— DATA PROVIDED —
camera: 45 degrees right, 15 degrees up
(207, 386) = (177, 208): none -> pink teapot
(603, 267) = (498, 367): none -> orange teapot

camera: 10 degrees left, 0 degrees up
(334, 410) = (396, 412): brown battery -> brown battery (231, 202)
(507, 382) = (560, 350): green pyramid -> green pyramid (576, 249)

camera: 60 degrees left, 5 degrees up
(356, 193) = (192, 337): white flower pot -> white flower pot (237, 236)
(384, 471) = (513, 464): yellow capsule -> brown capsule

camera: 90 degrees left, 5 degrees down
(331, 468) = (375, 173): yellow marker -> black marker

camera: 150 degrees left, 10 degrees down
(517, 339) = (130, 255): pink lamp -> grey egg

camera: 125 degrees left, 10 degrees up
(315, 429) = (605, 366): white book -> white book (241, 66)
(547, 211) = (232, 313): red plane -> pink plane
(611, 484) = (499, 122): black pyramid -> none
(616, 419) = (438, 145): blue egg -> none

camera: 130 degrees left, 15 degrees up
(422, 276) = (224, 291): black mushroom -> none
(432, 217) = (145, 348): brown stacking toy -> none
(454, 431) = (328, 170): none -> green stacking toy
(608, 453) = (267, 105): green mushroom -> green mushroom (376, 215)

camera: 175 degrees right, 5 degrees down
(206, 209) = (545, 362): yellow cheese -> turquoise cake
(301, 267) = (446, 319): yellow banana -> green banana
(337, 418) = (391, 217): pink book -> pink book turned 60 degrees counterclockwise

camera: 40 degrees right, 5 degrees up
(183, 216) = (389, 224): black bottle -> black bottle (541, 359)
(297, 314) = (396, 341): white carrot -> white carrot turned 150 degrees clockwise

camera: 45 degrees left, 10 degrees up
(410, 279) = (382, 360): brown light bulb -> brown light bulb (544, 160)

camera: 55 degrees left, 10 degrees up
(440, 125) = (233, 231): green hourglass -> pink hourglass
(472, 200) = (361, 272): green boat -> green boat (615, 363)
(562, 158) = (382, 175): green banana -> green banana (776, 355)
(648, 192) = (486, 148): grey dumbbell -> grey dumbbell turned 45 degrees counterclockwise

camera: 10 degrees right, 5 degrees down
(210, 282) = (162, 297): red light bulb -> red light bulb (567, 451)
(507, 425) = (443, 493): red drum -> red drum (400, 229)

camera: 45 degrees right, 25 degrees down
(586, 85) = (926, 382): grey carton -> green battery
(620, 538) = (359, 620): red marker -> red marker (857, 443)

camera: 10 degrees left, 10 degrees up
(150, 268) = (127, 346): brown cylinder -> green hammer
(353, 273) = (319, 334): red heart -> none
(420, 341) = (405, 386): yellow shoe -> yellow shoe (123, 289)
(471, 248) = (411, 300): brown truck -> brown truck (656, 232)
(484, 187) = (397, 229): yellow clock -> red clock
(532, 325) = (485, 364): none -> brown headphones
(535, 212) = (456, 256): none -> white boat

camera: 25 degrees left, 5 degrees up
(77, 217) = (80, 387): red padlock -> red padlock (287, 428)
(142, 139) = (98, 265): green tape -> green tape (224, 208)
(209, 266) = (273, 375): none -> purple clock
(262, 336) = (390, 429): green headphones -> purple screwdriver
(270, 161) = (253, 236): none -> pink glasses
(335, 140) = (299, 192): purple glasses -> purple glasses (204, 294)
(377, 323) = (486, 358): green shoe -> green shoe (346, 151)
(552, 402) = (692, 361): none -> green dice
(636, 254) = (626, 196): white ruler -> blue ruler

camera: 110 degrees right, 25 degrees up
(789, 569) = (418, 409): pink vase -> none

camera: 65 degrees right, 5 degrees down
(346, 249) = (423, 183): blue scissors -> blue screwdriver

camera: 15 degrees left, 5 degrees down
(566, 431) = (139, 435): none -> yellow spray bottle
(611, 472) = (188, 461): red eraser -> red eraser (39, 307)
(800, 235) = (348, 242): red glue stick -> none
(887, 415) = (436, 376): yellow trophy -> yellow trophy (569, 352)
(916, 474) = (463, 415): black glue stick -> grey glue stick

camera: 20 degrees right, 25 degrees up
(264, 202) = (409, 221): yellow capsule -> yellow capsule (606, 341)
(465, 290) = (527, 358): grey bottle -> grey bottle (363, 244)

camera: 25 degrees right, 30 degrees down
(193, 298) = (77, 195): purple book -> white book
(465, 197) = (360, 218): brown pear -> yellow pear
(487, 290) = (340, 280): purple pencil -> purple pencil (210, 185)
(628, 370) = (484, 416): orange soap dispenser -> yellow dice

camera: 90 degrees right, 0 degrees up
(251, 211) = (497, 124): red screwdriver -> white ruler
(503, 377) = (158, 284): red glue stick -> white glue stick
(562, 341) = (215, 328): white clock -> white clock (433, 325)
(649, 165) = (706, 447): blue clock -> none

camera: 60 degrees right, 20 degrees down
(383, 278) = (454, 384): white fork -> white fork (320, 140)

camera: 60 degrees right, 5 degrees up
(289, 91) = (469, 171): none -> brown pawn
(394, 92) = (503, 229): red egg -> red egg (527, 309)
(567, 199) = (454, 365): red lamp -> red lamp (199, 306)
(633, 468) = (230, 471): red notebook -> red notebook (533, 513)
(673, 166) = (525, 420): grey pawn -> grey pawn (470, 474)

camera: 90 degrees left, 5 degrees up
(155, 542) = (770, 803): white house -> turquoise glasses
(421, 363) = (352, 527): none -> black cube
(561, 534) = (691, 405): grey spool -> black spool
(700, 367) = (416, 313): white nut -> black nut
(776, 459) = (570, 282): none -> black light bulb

— AIM OF THE EXERCISE —
The lines to return run from the one containing "(800, 235) = (348, 242): red" through the last line of the material above. Please reproduce them exactly.

— RESULT BELOW —
(800, 235) = (348, 242): red glue stick -> none
(887, 415) = (436, 376): yellow trophy -> yellow trophy (569, 352)
(916, 474) = (463, 415): black glue stick -> grey glue stick

camera: 20 degrees right, 25 degrees up
(264, 202) = (409, 221): yellow capsule -> yellow capsule (606, 341)
(465, 290) = (527, 358): grey bottle -> grey bottle (363, 244)

camera: 25 degrees right, 30 degrees down
(193, 298) = (77, 195): purple book -> white book
(465, 197) = (360, 218): brown pear -> yellow pear
(487, 290) = (340, 280): purple pencil -> purple pencil (210, 185)
(628, 370) = (484, 416): orange soap dispenser -> yellow dice

camera: 90 degrees right, 0 degrees up
(251, 211) = (497, 124): red screwdriver -> white ruler
(503, 377) = (158, 284): red glue stick -> white glue stick
(562, 341) = (215, 328): white clock -> white clock (433, 325)
(649, 165) = (706, 447): blue clock -> none

camera: 60 degrees right, 20 degrees down
(383, 278) = (454, 384): white fork -> white fork (320, 140)

camera: 60 degrees right, 5 degrees up
(289, 91) = (469, 171): none -> brown pawn
(394, 92) = (503, 229): red egg -> red egg (527, 309)
(567, 199) = (454, 365): red lamp -> red lamp (199, 306)
(633, 468) = (230, 471): red notebook -> red notebook (533, 513)
(673, 166) = (525, 420): grey pawn -> grey pawn (470, 474)

camera: 90 degrees left, 5 degrees up
(155, 542) = (770, 803): white house -> turquoise glasses
(421, 363) = (352, 527): none -> black cube
(561, 534) = (691, 405): grey spool -> black spool
(700, 367) = (416, 313): white nut -> black nut
(776, 459) = (570, 282): none -> black light bulb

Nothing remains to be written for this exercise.